# REQUIREMENT
Transcribe the following entries letter for letter, without the pictures.

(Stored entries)
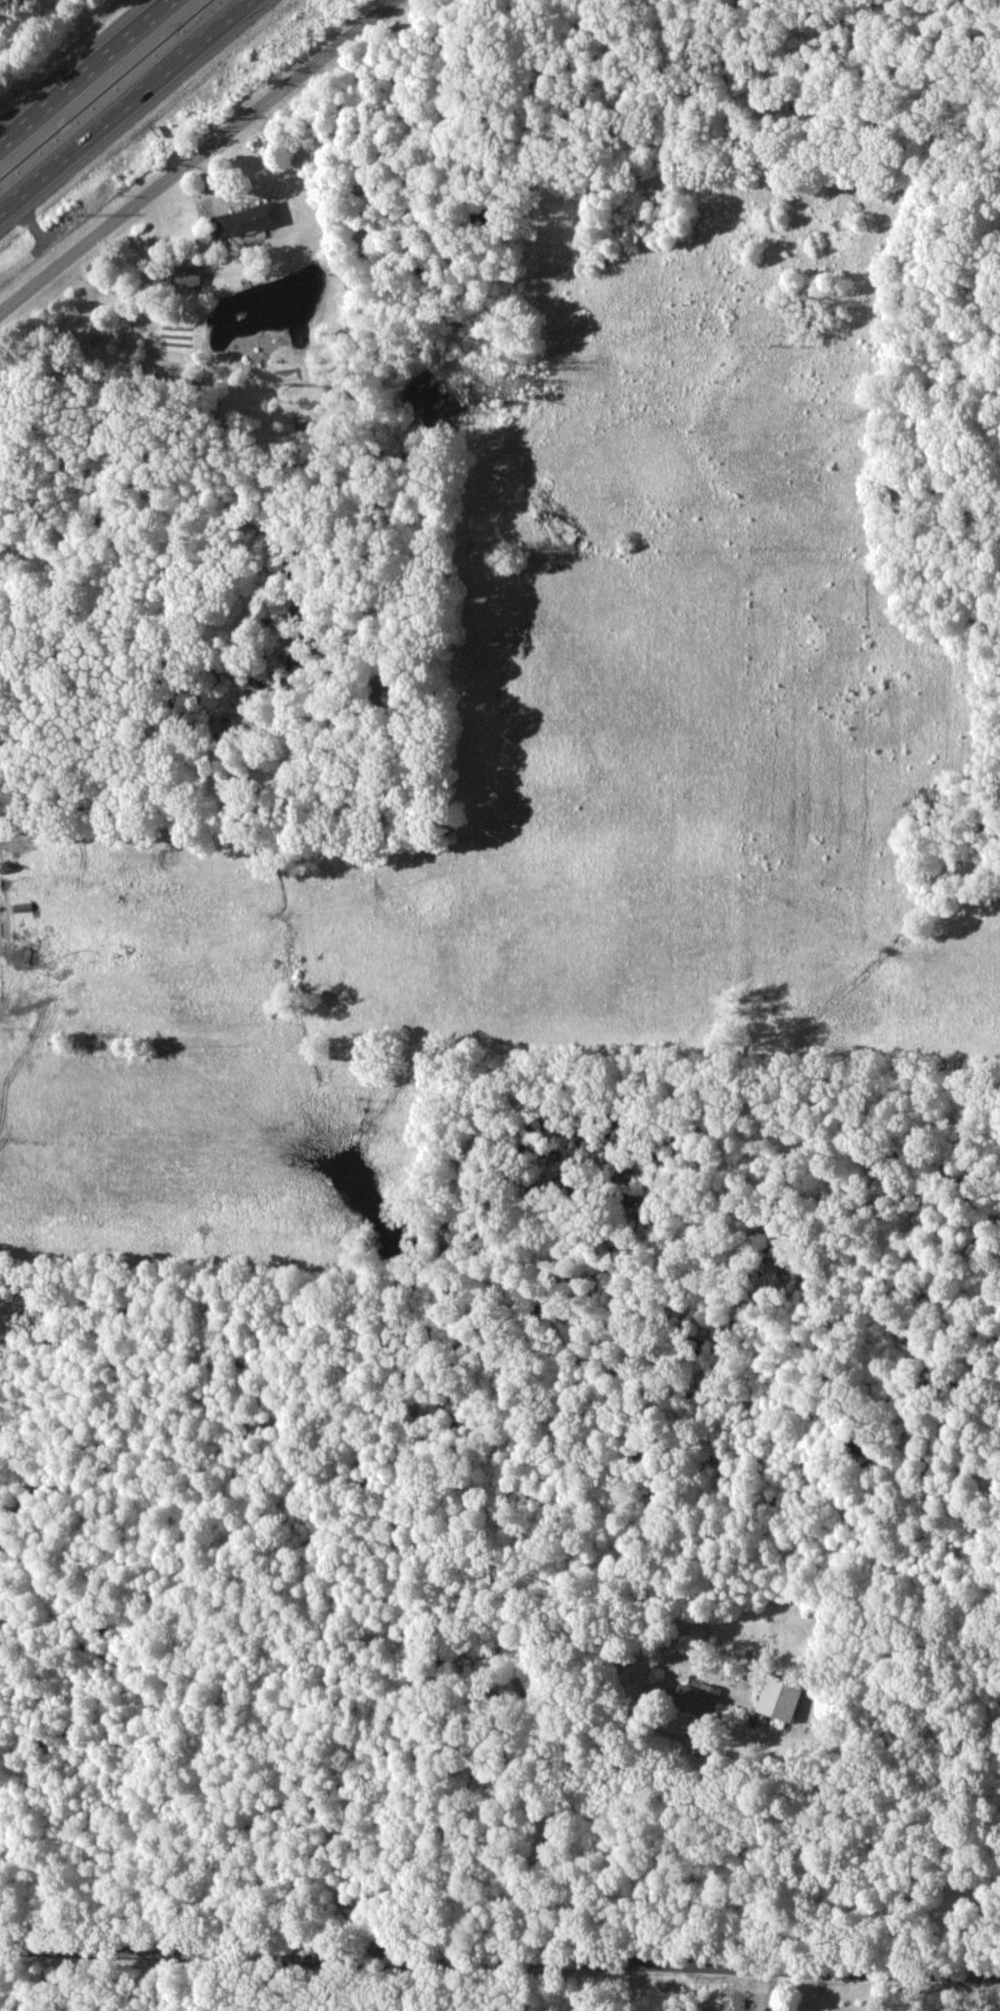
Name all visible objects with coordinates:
road: (82, 69)
road: (120, 102)
road: (197, 158)
building: (247, 219)
building: (186, 275)
building: (697, 1696)
building: (779, 1697)
road: (555, 1813)
road: (499, 1957)

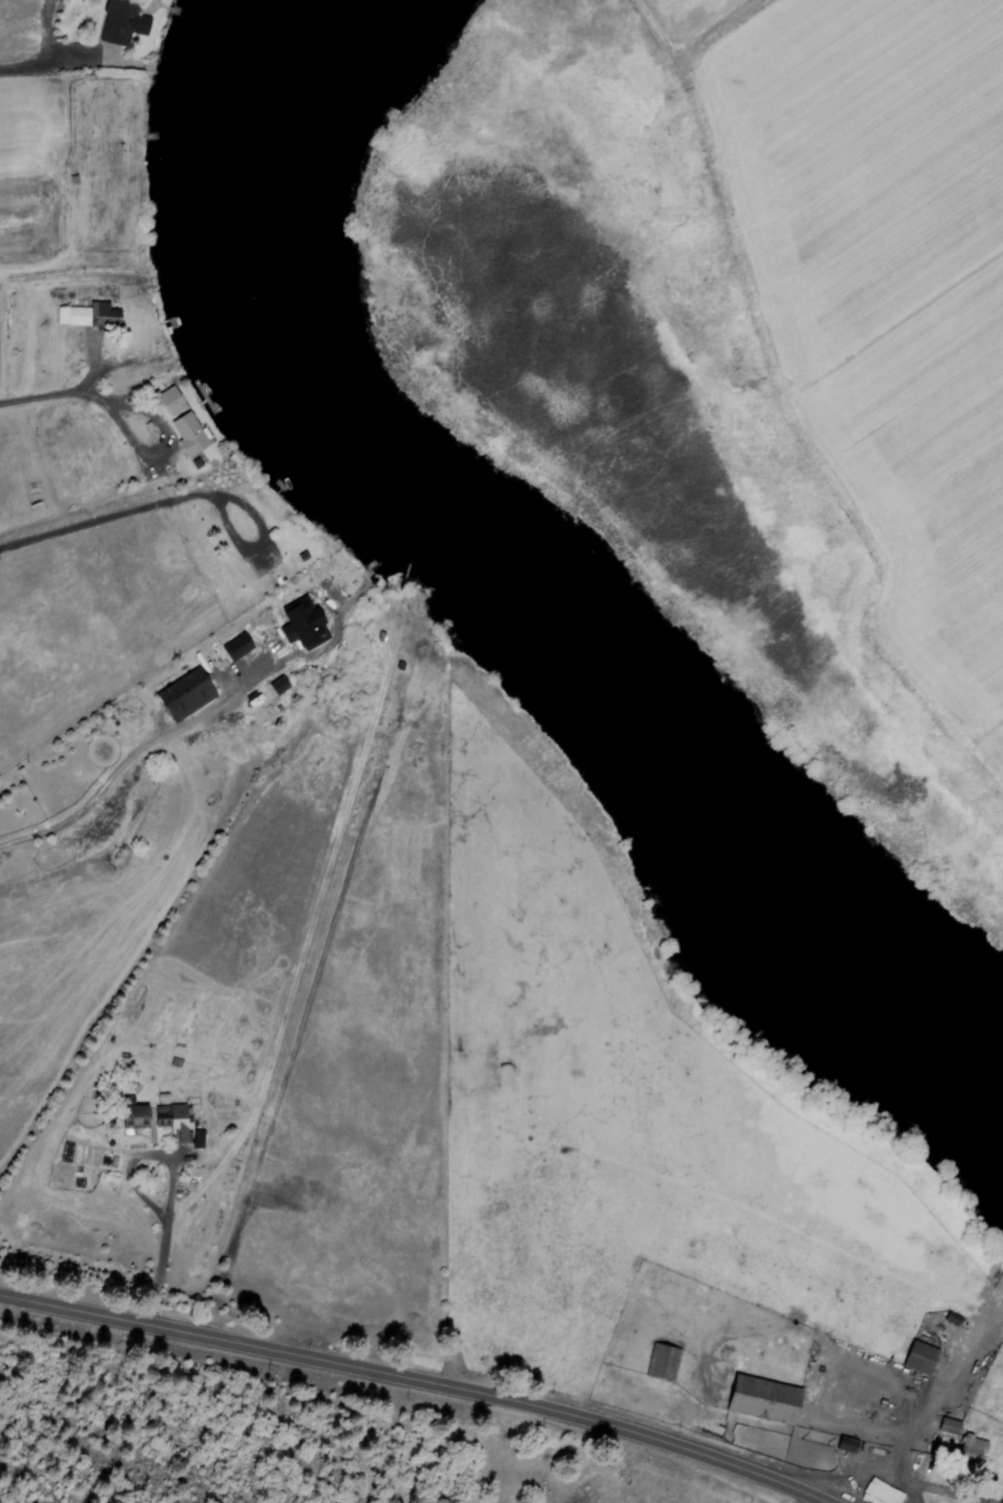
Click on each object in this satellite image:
building: (125, 21)
river: (260, 292)
building: (85, 314)
building: (175, 399)
building: (192, 434)
building: (241, 645)
building: (279, 685)
building: (190, 693)
river: (658, 750)
river: (928, 1040)
building: (164, 1121)
building: (923, 1357)
building: (664, 1360)
road: (399, 1381)
building: (768, 1399)
building: (951, 1425)
road: (917, 1435)
building: (850, 1444)
building: (975, 1449)
road: (900, 1480)
road: (800, 1498)
building: (1002, 1502)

# WRITTEN SOLUTION
Name all visible objects with coordinates:
road: (82, 69)
road: (120, 102)
road: (197, 158)
building: (247, 219)
building: (186, 275)
building: (697, 1696)
building: (779, 1697)
road: (555, 1813)
road: (499, 1957)

Click on each object in this satellite image:
building: (125, 21)
river: (260, 292)
building: (85, 314)
building: (175, 399)
building: (192, 434)
building: (241, 645)
building: (279, 685)
building: (190, 693)
river: (658, 750)
river: (928, 1040)
building: (164, 1121)
building: (923, 1357)
building: (664, 1360)
road: (399, 1381)
building: (768, 1399)
building: (951, 1425)
road: (917, 1435)
building: (850, 1444)
building: (975, 1449)
road: (900, 1480)
road: (800, 1498)
building: (1002, 1502)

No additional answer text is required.